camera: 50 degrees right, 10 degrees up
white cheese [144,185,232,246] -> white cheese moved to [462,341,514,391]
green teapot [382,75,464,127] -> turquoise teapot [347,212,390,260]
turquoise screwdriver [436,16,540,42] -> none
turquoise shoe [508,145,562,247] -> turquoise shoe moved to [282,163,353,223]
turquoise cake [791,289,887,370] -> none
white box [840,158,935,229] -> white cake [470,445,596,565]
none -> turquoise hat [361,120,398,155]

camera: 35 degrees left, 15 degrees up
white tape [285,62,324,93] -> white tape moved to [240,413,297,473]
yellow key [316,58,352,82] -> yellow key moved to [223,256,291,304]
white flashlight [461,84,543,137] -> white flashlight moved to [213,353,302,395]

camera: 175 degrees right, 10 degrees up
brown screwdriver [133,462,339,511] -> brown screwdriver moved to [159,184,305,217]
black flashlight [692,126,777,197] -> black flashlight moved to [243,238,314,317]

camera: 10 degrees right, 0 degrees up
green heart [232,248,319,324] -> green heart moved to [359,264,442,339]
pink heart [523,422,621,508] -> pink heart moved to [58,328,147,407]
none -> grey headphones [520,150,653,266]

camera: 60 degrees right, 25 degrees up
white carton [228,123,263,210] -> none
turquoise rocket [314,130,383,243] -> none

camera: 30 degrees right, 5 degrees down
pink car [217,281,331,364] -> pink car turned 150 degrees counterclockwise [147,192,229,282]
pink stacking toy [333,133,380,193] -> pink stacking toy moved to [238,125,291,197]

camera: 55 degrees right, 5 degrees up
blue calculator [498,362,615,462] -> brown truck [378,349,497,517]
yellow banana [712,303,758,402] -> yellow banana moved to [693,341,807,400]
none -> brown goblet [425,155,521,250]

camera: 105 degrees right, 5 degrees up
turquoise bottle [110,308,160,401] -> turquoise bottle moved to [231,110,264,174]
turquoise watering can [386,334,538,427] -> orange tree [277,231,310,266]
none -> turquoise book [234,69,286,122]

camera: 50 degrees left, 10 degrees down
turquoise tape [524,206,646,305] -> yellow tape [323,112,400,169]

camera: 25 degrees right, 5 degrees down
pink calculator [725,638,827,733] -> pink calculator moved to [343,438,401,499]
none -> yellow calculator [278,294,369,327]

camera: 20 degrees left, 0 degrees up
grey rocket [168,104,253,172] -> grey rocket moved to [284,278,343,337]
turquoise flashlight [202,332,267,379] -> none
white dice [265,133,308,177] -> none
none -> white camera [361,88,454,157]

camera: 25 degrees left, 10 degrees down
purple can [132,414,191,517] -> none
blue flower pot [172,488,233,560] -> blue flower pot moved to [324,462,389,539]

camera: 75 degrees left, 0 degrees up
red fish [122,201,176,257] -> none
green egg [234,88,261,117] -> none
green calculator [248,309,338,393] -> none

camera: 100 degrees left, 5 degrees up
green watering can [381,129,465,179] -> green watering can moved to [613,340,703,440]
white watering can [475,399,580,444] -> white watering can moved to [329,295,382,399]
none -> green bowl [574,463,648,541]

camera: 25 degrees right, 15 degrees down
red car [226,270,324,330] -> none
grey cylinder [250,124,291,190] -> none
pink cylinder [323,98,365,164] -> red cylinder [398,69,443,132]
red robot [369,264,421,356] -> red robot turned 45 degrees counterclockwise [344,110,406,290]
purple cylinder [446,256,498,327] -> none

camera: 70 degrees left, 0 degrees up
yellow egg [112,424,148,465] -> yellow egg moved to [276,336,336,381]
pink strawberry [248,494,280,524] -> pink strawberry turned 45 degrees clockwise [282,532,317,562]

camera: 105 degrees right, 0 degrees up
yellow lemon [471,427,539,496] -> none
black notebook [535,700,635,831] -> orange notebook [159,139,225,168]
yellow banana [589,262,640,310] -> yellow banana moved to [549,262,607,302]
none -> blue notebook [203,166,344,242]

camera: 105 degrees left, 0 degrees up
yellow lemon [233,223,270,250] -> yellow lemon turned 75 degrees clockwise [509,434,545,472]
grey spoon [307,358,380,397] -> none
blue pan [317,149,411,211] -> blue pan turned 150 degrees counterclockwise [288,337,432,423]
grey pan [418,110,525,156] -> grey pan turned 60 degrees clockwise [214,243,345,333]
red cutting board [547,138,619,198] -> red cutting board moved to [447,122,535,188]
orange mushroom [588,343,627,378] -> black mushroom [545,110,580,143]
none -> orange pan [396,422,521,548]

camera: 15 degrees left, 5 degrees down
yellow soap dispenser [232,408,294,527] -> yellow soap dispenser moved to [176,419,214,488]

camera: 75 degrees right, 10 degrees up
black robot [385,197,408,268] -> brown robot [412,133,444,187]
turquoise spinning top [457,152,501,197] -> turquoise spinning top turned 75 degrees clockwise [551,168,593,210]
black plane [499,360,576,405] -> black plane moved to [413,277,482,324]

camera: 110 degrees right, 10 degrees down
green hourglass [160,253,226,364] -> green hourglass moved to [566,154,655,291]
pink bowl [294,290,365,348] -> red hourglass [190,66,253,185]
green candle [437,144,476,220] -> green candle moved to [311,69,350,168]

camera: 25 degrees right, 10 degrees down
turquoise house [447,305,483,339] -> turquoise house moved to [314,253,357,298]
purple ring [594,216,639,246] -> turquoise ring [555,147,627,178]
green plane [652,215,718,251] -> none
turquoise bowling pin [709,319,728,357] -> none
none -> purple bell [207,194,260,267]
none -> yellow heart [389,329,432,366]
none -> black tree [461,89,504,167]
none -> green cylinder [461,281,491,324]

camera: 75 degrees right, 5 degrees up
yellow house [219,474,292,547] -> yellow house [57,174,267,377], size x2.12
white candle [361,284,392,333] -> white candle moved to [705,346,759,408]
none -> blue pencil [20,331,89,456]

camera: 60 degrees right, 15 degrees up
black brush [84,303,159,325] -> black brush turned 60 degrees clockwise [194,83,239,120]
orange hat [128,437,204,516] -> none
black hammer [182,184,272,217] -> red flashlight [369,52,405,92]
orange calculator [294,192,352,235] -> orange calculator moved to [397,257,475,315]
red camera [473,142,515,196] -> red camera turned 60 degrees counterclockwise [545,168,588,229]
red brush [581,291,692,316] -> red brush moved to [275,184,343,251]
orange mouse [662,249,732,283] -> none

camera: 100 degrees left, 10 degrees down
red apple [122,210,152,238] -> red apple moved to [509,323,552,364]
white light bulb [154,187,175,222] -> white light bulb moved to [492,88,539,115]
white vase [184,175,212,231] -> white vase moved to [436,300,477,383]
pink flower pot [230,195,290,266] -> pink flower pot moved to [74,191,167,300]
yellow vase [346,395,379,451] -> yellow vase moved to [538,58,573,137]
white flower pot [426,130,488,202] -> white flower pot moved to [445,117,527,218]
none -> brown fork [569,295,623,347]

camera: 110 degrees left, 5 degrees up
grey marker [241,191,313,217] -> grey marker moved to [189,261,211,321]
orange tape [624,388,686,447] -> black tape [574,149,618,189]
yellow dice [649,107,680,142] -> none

Exercise brief — Take the material above and set it down again exactly.

Final answer —
camera: 50 degrees right, 10 degrees up
white cheese [144,185,232,246] -> white cheese moved to [462,341,514,391]
green teapot [382,75,464,127] -> turquoise teapot [347,212,390,260]
turquoise screwdriver [436,16,540,42] -> none
turquoise shoe [508,145,562,247] -> turquoise shoe moved to [282,163,353,223]
turquoise cake [791,289,887,370] -> none
white box [840,158,935,229] -> white cake [470,445,596,565]
none -> turquoise hat [361,120,398,155]

camera: 35 degrees left, 15 degrees up
white tape [285,62,324,93] -> white tape moved to [240,413,297,473]
yellow key [316,58,352,82] -> yellow key moved to [223,256,291,304]
white flashlight [461,84,543,137] -> white flashlight moved to [213,353,302,395]

camera: 175 degrees right, 10 degrees up
brown screwdriver [133,462,339,511] -> brown screwdriver moved to [159,184,305,217]
black flashlight [692,126,777,197] -> black flashlight moved to [243,238,314,317]

camera: 10 degrees right, 0 degrees up
green heart [232,248,319,324] -> green heart moved to [359,264,442,339]
pink heart [523,422,621,508] -> pink heart moved to [58,328,147,407]
none -> grey headphones [520,150,653,266]

camera: 60 degrees right, 25 degrees up
white carton [228,123,263,210] -> none
turquoise rocket [314,130,383,243] -> none

camera: 30 degrees right, 5 degrees down
pink car [217,281,331,364] -> pink car turned 150 degrees counterclockwise [147,192,229,282]
pink stacking toy [333,133,380,193] -> pink stacking toy moved to [238,125,291,197]

camera: 55 degrees right, 5 degrees up
blue calculator [498,362,615,462] -> brown truck [378,349,497,517]
yellow banana [712,303,758,402] -> yellow banana moved to [693,341,807,400]
none -> brown goblet [425,155,521,250]

camera: 105 degrees right, 5 degrees up
turquoise bottle [110,308,160,401] -> turquoise bottle moved to [231,110,264,174]
turquoise watering can [386,334,538,427] -> orange tree [277,231,310,266]
none -> turquoise book [234,69,286,122]

camera: 50 degrees left, 10 degrees down
turquoise tape [524,206,646,305] -> yellow tape [323,112,400,169]

camera: 25 degrees right, 5 degrees down
pink calculator [725,638,827,733] -> pink calculator moved to [343,438,401,499]
none -> yellow calculator [278,294,369,327]

camera: 20 degrees left, 0 degrees up
grey rocket [168,104,253,172] -> grey rocket moved to [284,278,343,337]
turquoise flashlight [202,332,267,379] -> none
white dice [265,133,308,177] -> none
none -> white camera [361,88,454,157]

camera: 25 degrees left, 10 degrees down
purple can [132,414,191,517] -> none
blue flower pot [172,488,233,560] -> blue flower pot moved to [324,462,389,539]

camera: 75 degrees left, 0 degrees up
red fish [122,201,176,257] -> none
green egg [234,88,261,117] -> none
green calculator [248,309,338,393] -> none

camera: 100 degrees left, 5 degrees up
green watering can [381,129,465,179] -> green watering can moved to [613,340,703,440]
white watering can [475,399,580,444] -> white watering can moved to [329,295,382,399]
none -> green bowl [574,463,648,541]

camera: 25 degrees right, 15 degrees down
red car [226,270,324,330] -> none
grey cylinder [250,124,291,190] -> none
pink cylinder [323,98,365,164] -> red cylinder [398,69,443,132]
red robot [369,264,421,356] -> red robot turned 45 degrees counterclockwise [344,110,406,290]
purple cylinder [446,256,498,327] -> none

camera: 70 degrees left, 0 degrees up
yellow egg [112,424,148,465] -> yellow egg moved to [276,336,336,381]
pink strawberry [248,494,280,524] -> pink strawberry turned 45 degrees clockwise [282,532,317,562]

camera: 105 degrees right, 0 degrees up
yellow lemon [471,427,539,496] -> none
black notebook [535,700,635,831] -> orange notebook [159,139,225,168]
yellow banana [589,262,640,310] -> yellow banana moved to [549,262,607,302]
none -> blue notebook [203,166,344,242]

camera: 105 degrees left, 0 degrees up
yellow lemon [233,223,270,250] -> yellow lemon turned 75 degrees clockwise [509,434,545,472]
grey spoon [307,358,380,397] -> none
blue pan [317,149,411,211] -> blue pan turned 150 degrees counterclockwise [288,337,432,423]
grey pan [418,110,525,156] -> grey pan turned 60 degrees clockwise [214,243,345,333]
red cutting board [547,138,619,198] -> red cutting board moved to [447,122,535,188]
orange mushroom [588,343,627,378] -> black mushroom [545,110,580,143]
none -> orange pan [396,422,521,548]

camera: 15 degrees left, 5 degrees down
yellow soap dispenser [232,408,294,527] -> yellow soap dispenser moved to [176,419,214,488]

camera: 75 degrees right, 10 degrees up
black robot [385,197,408,268] -> brown robot [412,133,444,187]
turquoise spinning top [457,152,501,197] -> turquoise spinning top turned 75 degrees clockwise [551,168,593,210]
black plane [499,360,576,405] -> black plane moved to [413,277,482,324]

camera: 110 degrees right, 10 degrees down
green hourglass [160,253,226,364] -> green hourglass moved to [566,154,655,291]
pink bowl [294,290,365,348] -> red hourglass [190,66,253,185]
green candle [437,144,476,220] -> green candle moved to [311,69,350,168]

camera: 25 degrees right, 10 degrees down
turquoise house [447,305,483,339] -> turquoise house moved to [314,253,357,298]
purple ring [594,216,639,246] -> turquoise ring [555,147,627,178]
green plane [652,215,718,251] -> none
turquoise bowling pin [709,319,728,357] -> none
none -> purple bell [207,194,260,267]
none -> yellow heart [389,329,432,366]
none -> black tree [461,89,504,167]
none -> green cylinder [461,281,491,324]

camera: 75 degrees right, 5 degrees up
yellow house [219,474,292,547] -> yellow house [57,174,267,377], size x2.12
white candle [361,284,392,333] -> white candle moved to [705,346,759,408]
none -> blue pencil [20,331,89,456]

camera: 60 degrees right, 15 degrees up
black brush [84,303,159,325] -> black brush turned 60 degrees clockwise [194,83,239,120]
orange hat [128,437,204,516] -> none
black hammer [182,184,272,217] -> red flashlight [369,52,405,92]
orange calculator [294,192,352,235] -> orange calculator moved to [397,257,475,315]
red camera [473,142,515,196] -> red camera turned 60 degrees counterclockwise [545,168,588,229]
red brush [581,291,692,316] -> red brush moved to [275,184,343,251]
orange mouse [662,249,732,283] -> none

camera: 100 degrees left, 10 degrees down
red apple [122,210,152,238] -> red apple moved to [509,323,552,364]
white light bulb [154,187,175,222] -> white light bulb moved to [492,88,539,115]
white vase [184,175,212,231] -> white vase moved to [436,300,477,383]
pink flower pot [230,195,290,266] -> pink flower pot moved to [74,191,167,300]
yellow vase [346,395,379,451] -> yellow vase moved to [538,58,573,137]
white flower pot [426,130,488,202] -> white flower pot moved to [445,117,527,218]
none -> brown fork [569,295,623,347]

camera: 110 degrees left, 5 degrees up
grey marker [241,191,313,217] -> grey marker moved to [189,261,211,321]
orange tape [624,388,686,447] -> black tape [574,149,618,189]
yellow dice [649,107,680,142] -> none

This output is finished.